* Records provided:
_ _ _ _ _

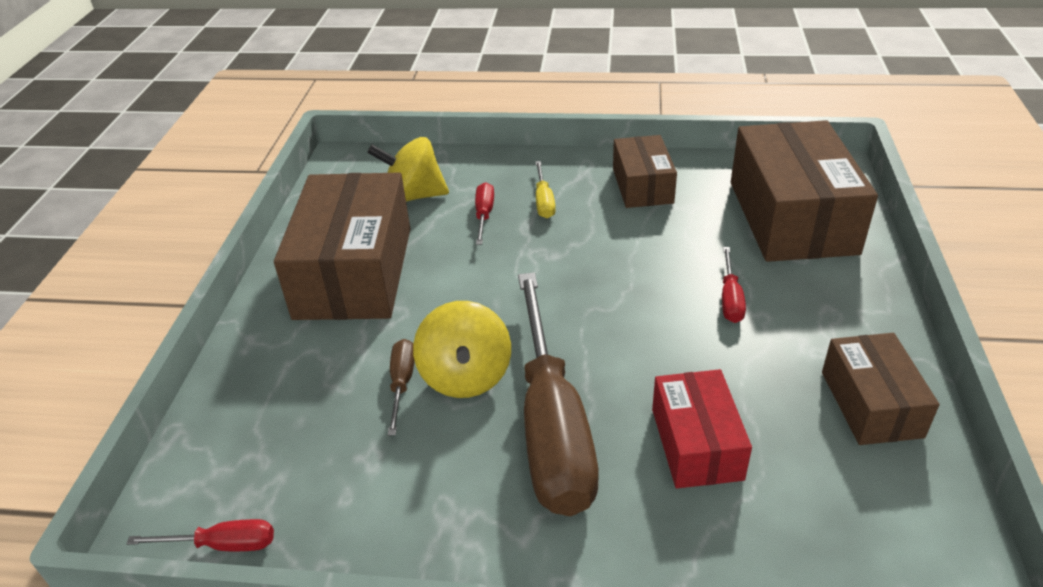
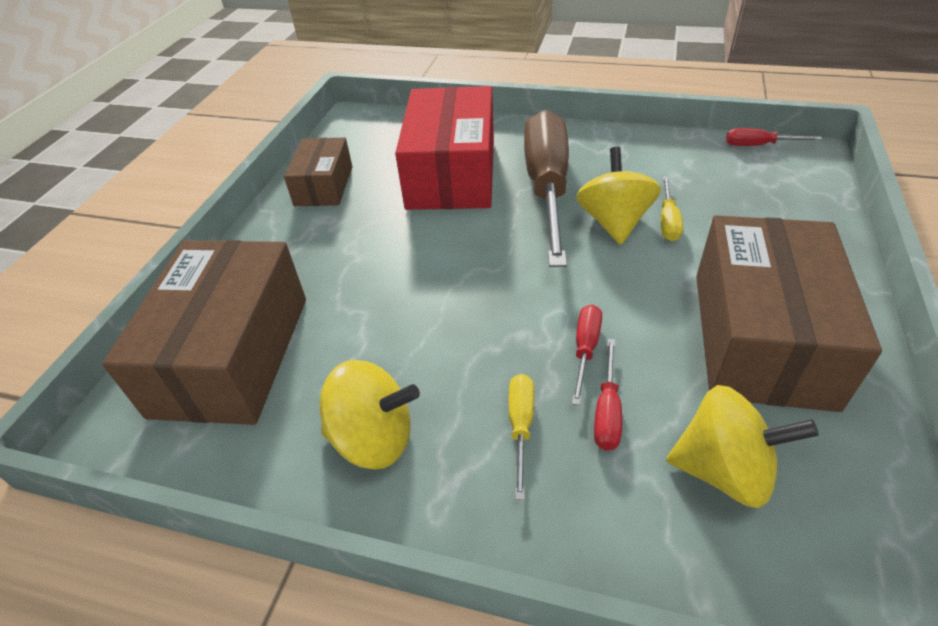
camera: 170 degrees left, 5 degrees up
(402, 383) = (668, 221): brown screwdriver -> yellow screwdriver
(642, 186) = (374, 438): brown box -> yellow spinning top
(696, 443) = (452, 173): red box -> red box, size x1.79
(730, 299) = (365, 266): red screwdriver -> red screwdriver (585, 350)

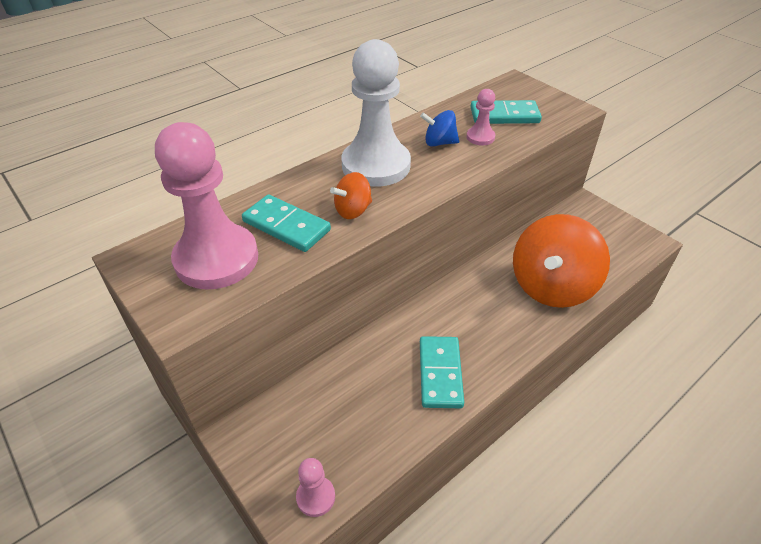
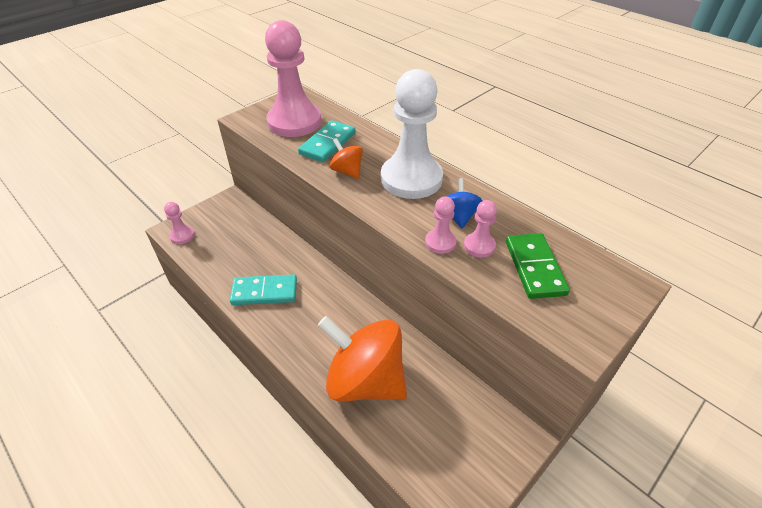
camera: 85 degrees right, 0 degrees up
(477, 157) = (440, 242): none -> pink pawn
(504, 115) = (534, 267): turquoise domino -> green domino

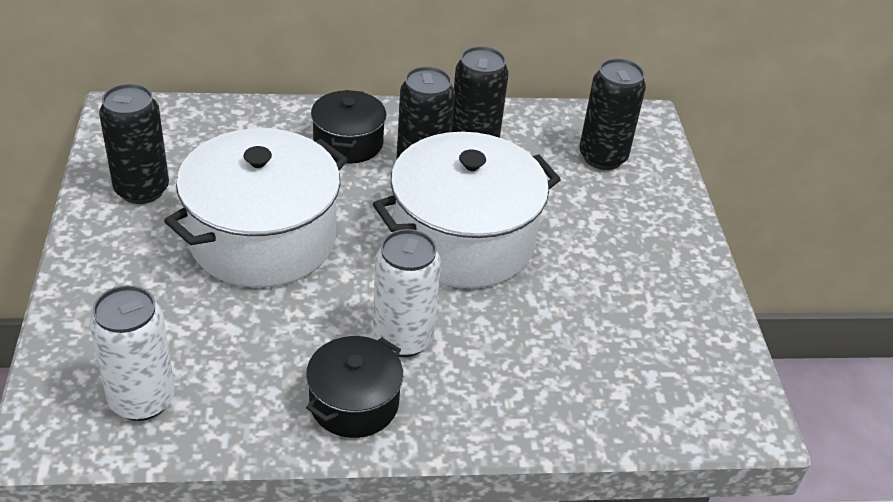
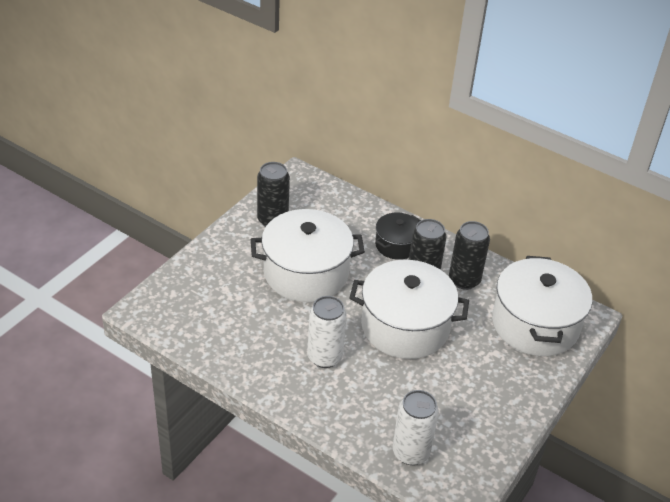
camera: 40 degrees right, 0 degrees up
(142, 400) = (187, 318): white can -> white can (411, 452)
(354, 403) = (273, 372): black pot -> none
(602, 157) = (535, 324): black can -> white pot

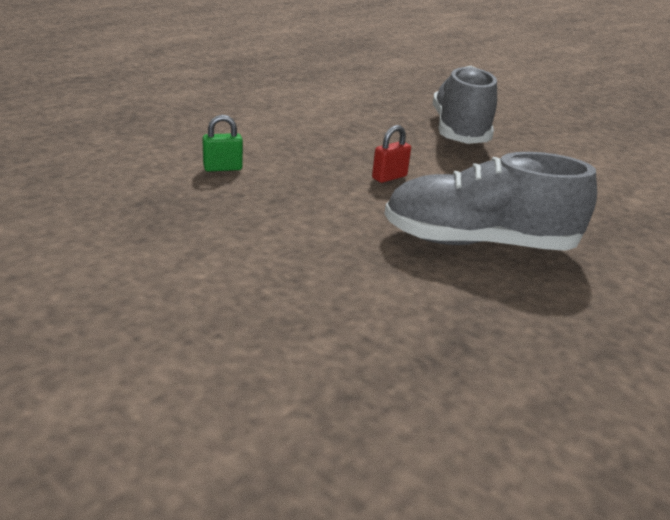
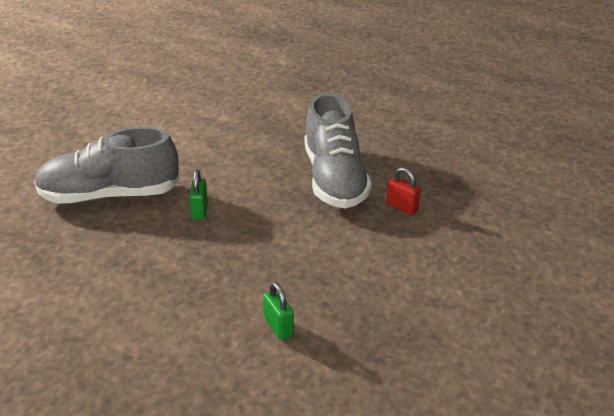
camera: 100 degrees left, 5 degrees up
(389, 177) = (245, 226): red padlock -> red padlock (402, 207)
(424, 162) = (199, 210): none -> green padlock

_ _ _ _ _

* Problem statement: The required response consists solely of the lines from the line containing "(504, 115) = (534, 267): turquoise" through the end of the listing, both ends included, copied exactly without pictures.

* Result below:
(504, 115) = (534, 267): turquoise domino -> green domino

camera: 40 degrees right, 0 degrees up
(142, 400) = (187, 318): white can -> white can (411, 452)
(354, 403) = (273, 372): black pot -> none
(602, 157) = (535, 324): black can -> white pot

camera: 100 degrees left, 5 degrees up
(389, 177) = (245, 226): red padlock -> red padlock (402, 207)
(424, 162) = (199, 210): none -> green padlock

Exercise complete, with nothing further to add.